__Image-linked spatial questions__

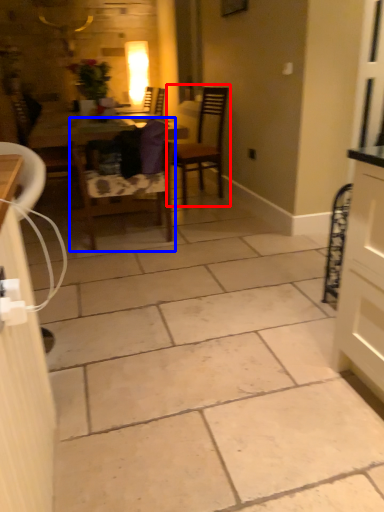
Question: Which of the following is the farthest to the observer, chair (highlighted by a red box) or chair (highlighted by a blue box)?

Choices:
 (A) chair
 (B) chair

Answer: (A)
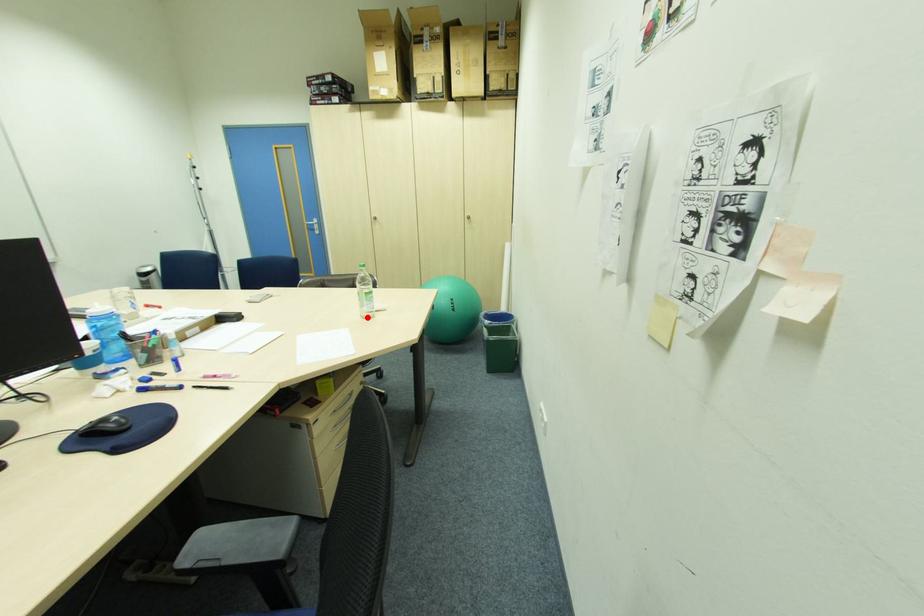
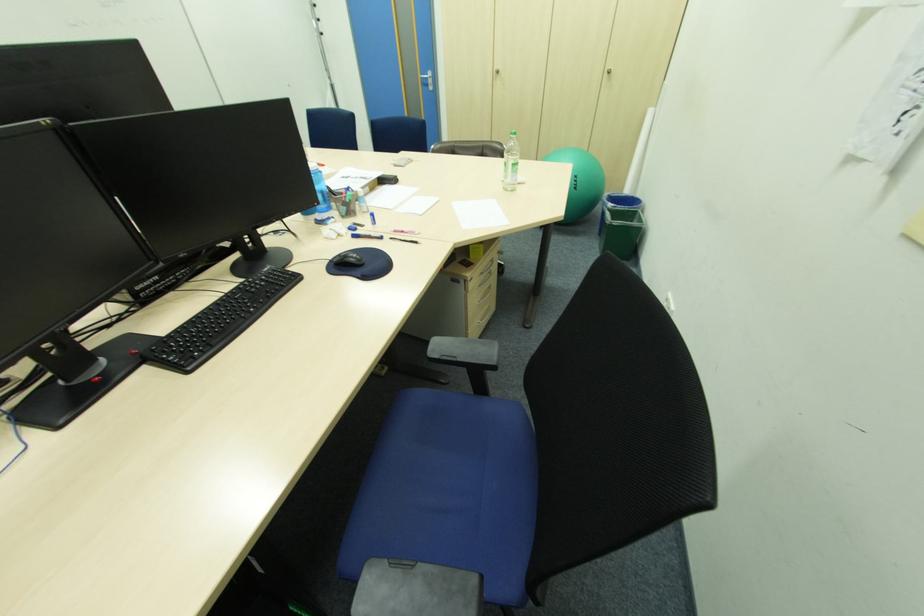
In the second image, find the point that corresponds to the highlighted location in the first image.

(511, 190)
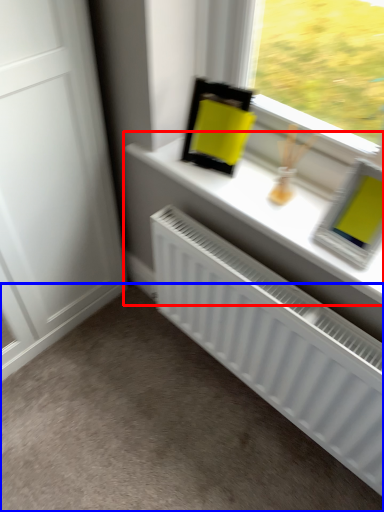
Question: Which point is further to the camera, window sill (highlighted by a red box) or plain (highlighted by a blue box)?

Choices:
 (A) window sill
 (B) plain

Answer: (A)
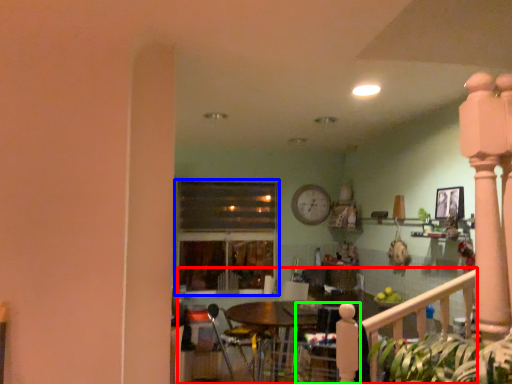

__Task details__
Express the lines of the listing, from the one containing "Question: Which point" through the end of the listing, inclusive, as a Markdown table with the columns Row and Line. Omit blank lines and leave the pictures out.

__Answer to this exercise__
| Row | Line |
|---|---|
| 1 | Question: Which point is further to the camera, window sill (highlighted by a red box) or plain (highlighted by a blue box)? |
| 2 | Choices: |
| 3 |  (A) window sill |
| 4 |  (B) plain |
| 5 | Answer: (A) |